### WHAT YOU WILL DO
Copy word for word, please, the lines of the entries below running from the one containing "shifted | hoop" to the one containing "gone | teaspoon", both ends included.

### RECORDS FOR PROCESSING
□ □ □
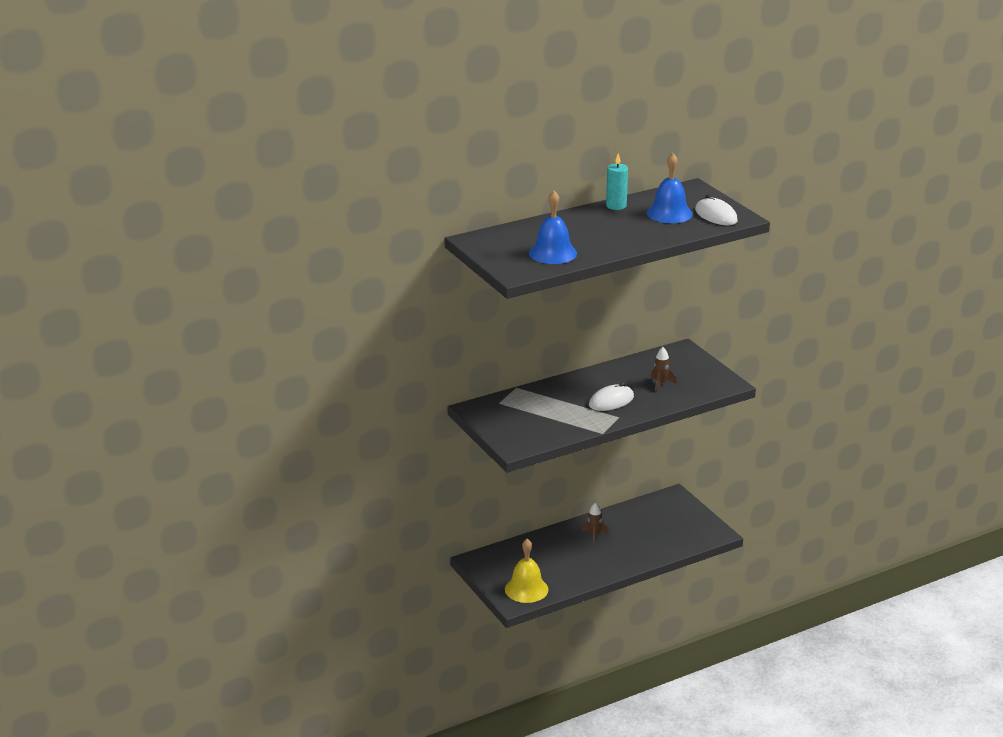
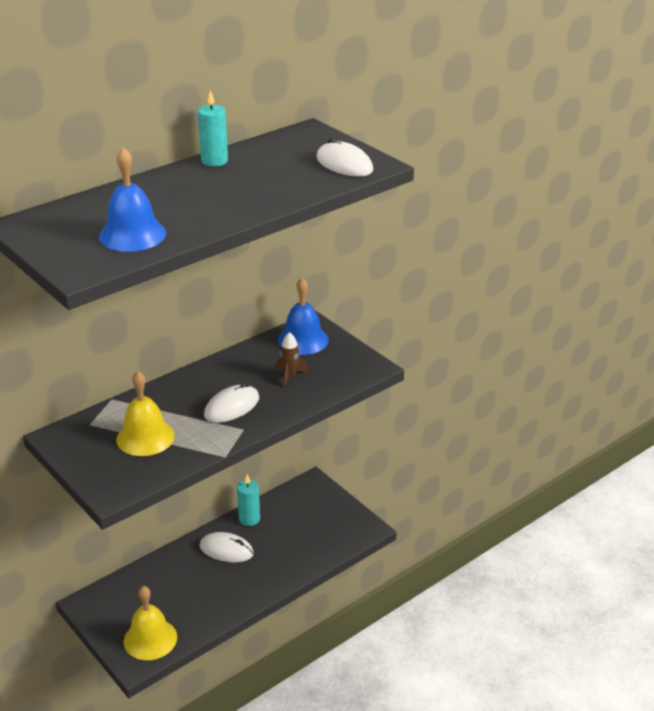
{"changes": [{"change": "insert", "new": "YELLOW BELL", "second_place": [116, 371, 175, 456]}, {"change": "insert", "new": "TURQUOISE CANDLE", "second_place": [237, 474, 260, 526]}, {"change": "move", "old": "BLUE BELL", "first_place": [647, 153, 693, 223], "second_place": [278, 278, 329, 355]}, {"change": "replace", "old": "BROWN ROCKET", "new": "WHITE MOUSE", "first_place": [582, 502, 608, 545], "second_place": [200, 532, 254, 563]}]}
□ □ □
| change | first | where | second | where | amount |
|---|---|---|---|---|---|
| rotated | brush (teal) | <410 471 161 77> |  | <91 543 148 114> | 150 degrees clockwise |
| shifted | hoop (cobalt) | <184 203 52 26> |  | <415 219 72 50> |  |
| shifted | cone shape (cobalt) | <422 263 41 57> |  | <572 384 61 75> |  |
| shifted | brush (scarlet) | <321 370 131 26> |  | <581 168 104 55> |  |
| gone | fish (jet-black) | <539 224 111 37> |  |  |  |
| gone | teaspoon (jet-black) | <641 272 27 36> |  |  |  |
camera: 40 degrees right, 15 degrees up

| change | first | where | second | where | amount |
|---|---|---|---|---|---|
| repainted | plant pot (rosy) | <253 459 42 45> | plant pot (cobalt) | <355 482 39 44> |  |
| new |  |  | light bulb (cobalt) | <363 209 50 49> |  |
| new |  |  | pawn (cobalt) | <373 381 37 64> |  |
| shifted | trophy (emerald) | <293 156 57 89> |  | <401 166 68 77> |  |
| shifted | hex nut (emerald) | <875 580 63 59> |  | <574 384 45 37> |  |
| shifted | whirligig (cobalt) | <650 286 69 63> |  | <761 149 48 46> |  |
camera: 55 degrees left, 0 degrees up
□ □ □
### RESULT FOR THIS TASK
| shifted | hoop (cobalt) | <184 203 52 26> |  | <415 219 72 50> |  |
| shifted | cone shape (cobalt) | <422 263 41 57> |  | <572 384 61 75> |  |
| shifted | brush (scarlet) | <321 370 131 26> |  | <581 168 104 55> |  |
| gone | fish (jet-black) | <539 224 111 37> |  |  |  |
| gone | teaspoon (jet-black) | <641 272 27 36> |  |  |  |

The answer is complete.